[Short task]
Gather every line of the records below that contains the string "tuplet", treating uppercase and lowercase letters as different.

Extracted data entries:
□ □ □ □
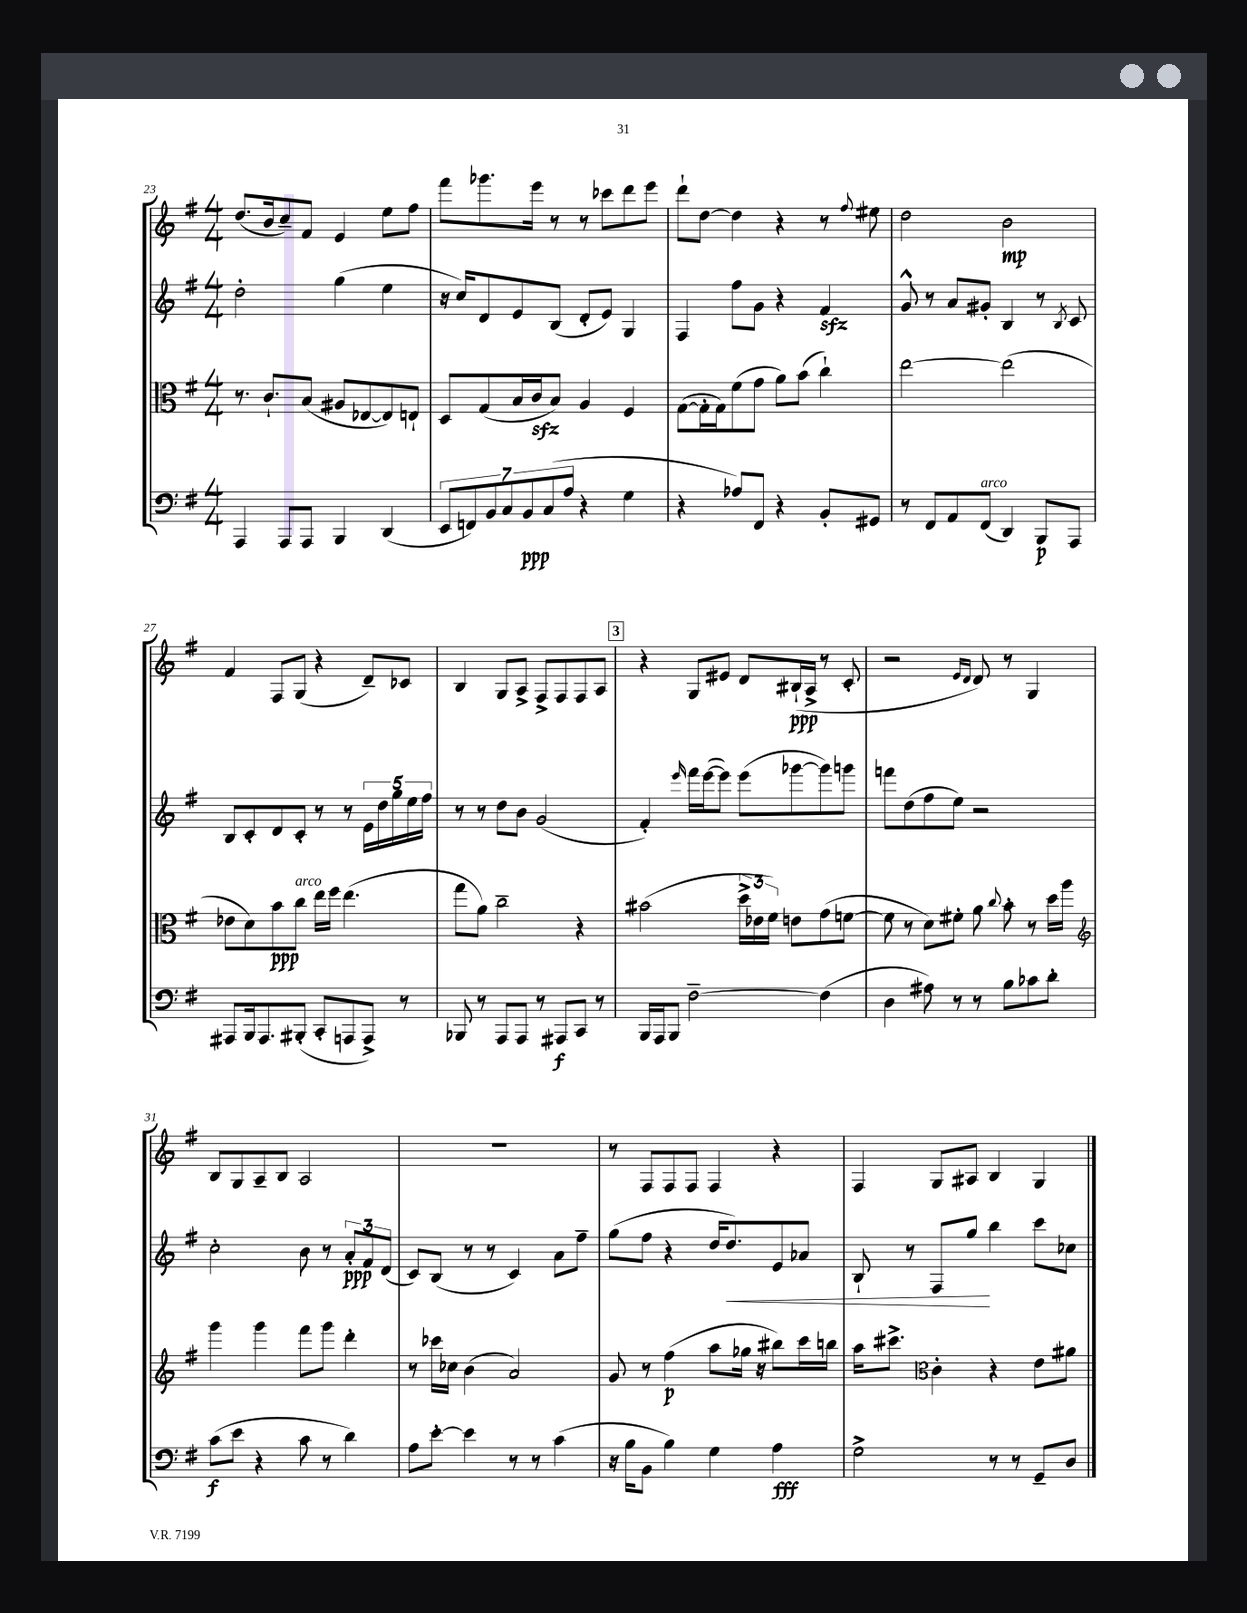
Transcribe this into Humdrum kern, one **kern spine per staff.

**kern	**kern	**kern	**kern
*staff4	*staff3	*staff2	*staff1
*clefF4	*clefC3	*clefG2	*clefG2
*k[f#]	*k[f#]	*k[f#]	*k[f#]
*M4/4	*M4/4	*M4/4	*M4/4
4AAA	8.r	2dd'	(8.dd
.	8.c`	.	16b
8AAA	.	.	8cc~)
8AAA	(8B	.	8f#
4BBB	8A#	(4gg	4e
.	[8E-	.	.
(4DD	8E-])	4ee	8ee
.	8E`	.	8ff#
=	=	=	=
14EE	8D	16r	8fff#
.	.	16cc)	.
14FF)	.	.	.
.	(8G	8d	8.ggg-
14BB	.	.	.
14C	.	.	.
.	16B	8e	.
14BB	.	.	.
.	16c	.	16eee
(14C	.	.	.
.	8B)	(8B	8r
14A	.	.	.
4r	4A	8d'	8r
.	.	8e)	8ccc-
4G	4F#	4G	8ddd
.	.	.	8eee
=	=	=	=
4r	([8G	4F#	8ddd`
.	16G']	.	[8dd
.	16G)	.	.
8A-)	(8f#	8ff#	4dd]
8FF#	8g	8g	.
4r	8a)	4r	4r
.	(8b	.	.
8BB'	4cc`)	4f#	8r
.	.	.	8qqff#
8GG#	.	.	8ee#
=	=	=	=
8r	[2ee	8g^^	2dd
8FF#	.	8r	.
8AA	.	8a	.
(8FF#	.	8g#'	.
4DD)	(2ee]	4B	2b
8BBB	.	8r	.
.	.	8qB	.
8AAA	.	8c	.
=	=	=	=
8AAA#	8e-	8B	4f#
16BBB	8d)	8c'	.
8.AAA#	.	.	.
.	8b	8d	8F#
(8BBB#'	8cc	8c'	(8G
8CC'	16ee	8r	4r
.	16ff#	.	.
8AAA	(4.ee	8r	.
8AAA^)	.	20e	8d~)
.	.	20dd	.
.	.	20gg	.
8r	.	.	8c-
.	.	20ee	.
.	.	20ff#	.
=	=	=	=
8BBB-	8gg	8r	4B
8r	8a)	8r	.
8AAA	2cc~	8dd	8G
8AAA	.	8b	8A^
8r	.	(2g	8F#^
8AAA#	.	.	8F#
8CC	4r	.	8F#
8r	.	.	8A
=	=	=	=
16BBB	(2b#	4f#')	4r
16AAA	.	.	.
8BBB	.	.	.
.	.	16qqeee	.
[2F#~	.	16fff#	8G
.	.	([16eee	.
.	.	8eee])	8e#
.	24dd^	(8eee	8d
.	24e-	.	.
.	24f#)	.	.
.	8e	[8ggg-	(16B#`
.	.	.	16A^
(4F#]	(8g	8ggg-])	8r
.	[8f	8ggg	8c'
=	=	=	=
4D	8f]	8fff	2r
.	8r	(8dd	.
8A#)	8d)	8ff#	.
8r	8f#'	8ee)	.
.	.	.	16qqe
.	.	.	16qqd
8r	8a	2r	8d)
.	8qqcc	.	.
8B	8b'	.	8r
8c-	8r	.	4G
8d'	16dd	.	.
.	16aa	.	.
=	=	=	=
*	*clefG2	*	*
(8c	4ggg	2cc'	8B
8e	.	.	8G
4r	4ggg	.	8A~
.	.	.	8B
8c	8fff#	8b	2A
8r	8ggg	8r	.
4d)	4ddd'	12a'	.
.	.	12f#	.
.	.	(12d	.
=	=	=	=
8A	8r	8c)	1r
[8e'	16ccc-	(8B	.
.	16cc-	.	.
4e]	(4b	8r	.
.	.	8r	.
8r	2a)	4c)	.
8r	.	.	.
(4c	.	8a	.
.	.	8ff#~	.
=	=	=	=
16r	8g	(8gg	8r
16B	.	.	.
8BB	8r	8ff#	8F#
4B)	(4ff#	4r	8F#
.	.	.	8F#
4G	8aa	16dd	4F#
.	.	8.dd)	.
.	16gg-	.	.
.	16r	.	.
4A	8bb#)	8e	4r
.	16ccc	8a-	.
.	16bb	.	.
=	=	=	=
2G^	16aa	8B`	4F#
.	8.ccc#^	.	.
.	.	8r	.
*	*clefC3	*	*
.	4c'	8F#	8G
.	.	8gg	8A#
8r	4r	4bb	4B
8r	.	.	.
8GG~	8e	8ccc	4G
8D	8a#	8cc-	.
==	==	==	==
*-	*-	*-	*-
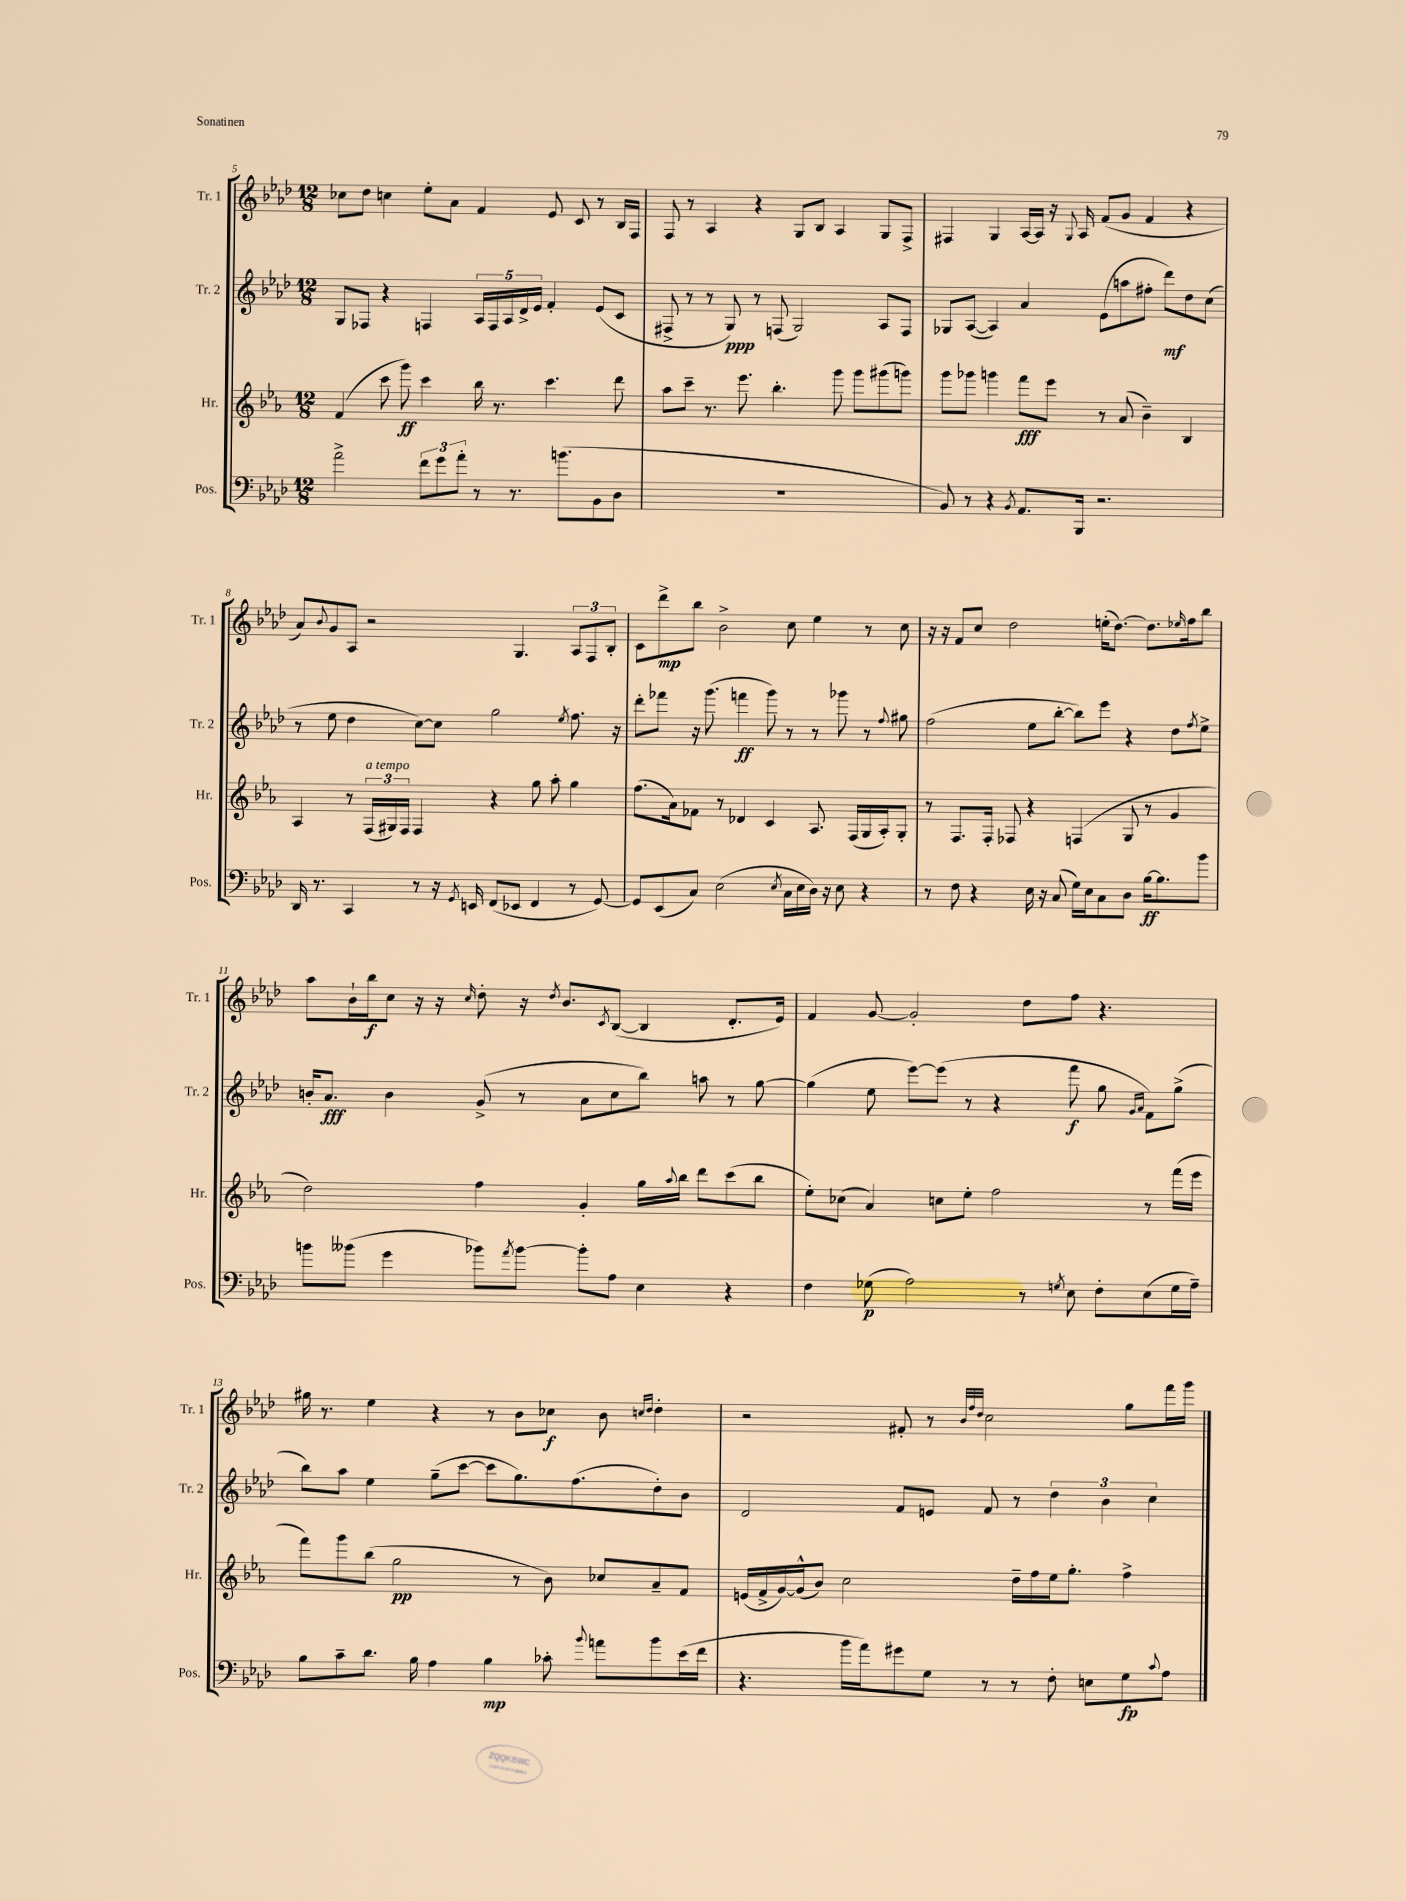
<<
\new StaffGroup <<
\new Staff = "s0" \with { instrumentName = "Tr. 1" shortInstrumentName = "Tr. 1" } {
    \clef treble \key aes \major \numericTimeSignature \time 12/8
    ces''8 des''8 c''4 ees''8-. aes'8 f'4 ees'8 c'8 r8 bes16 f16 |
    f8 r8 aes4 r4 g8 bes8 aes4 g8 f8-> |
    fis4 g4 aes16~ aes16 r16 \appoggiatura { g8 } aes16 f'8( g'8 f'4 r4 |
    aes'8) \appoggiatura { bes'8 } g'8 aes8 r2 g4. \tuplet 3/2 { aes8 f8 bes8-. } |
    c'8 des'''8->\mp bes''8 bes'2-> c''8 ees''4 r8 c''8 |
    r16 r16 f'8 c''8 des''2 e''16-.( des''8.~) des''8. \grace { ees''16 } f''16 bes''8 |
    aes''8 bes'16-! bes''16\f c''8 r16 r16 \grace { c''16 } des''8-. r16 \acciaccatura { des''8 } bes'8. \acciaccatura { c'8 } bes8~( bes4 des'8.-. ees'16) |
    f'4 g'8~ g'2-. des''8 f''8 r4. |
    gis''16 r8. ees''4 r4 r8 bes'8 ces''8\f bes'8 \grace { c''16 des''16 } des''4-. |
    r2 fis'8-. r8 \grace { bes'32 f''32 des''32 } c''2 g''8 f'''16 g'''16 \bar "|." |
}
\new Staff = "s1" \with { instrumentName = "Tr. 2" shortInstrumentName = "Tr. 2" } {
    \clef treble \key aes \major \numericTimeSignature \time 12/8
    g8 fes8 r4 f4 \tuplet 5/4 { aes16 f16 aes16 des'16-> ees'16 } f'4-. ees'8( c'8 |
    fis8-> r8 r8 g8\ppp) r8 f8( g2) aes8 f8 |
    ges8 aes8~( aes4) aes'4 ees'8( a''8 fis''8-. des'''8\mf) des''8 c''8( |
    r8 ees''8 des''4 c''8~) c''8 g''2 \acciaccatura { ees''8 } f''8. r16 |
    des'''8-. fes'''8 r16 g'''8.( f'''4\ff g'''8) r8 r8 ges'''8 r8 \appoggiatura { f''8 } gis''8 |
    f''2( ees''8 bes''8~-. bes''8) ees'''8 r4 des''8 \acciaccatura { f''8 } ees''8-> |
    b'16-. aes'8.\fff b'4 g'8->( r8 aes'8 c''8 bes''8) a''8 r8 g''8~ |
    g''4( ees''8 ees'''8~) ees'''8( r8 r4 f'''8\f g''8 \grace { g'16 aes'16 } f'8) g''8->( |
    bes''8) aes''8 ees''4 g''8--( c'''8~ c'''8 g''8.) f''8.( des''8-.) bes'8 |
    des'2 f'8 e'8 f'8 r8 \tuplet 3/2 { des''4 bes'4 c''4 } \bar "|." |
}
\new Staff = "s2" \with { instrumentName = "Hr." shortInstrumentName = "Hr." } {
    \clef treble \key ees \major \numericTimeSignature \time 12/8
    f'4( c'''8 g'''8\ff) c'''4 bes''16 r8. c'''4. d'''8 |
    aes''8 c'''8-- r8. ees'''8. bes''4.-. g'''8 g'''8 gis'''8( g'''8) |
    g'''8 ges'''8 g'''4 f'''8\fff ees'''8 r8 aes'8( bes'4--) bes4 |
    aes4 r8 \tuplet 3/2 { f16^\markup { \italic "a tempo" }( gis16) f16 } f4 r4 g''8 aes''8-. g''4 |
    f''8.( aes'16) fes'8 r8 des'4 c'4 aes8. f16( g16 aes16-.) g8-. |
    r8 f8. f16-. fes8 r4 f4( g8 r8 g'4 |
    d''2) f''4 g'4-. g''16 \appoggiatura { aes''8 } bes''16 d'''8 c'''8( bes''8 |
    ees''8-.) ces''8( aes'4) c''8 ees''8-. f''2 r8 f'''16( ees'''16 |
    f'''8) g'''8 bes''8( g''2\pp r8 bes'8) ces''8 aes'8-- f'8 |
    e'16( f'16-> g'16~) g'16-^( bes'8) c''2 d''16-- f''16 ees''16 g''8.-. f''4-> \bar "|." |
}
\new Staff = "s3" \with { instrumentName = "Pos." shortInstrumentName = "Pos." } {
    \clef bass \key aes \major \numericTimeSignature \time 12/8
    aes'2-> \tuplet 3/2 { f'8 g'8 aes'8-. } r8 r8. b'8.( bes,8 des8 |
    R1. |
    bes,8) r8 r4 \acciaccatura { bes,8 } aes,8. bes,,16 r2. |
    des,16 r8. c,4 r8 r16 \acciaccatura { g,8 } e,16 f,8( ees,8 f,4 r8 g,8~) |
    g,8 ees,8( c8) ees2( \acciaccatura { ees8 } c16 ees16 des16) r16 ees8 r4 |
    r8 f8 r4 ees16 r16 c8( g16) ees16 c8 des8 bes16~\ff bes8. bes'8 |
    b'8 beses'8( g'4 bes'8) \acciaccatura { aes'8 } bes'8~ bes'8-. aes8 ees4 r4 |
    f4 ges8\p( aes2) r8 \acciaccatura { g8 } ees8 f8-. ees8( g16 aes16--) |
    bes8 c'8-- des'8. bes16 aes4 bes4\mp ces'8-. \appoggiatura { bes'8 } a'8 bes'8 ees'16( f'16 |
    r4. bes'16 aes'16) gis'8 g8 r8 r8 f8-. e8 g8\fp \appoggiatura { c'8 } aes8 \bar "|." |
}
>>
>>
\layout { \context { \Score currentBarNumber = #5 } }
□ □ □ □
[Result for this task]
    aes'8) \appoggiatura { bes'8 } g'8 aes8 r2 g4. \tuplet 3/2 { aes8 f8 bes8-. } |
    g8 fes8 r4 f4 \tuplet 5/4 { aes16 f16 aes16 des'16-> ees'16 } f'4-. ees'8( c'8 |
    des'2 f'8 e'8 f'8 r8 \tuplet 3/2 { des''4 bes'4 c''4 } \bar "|." |
    aes4 r8 \tuplet 3/2 { f16^\markup { \italic "a tempo" }( gis16) f16 } f4 r4 g''8 aes''8-. g''4 |
    aes'2-> \tuplet 3/2 { f'8 g'8 aes'8-. } r8 r8. b'8.( bes,8 des8 |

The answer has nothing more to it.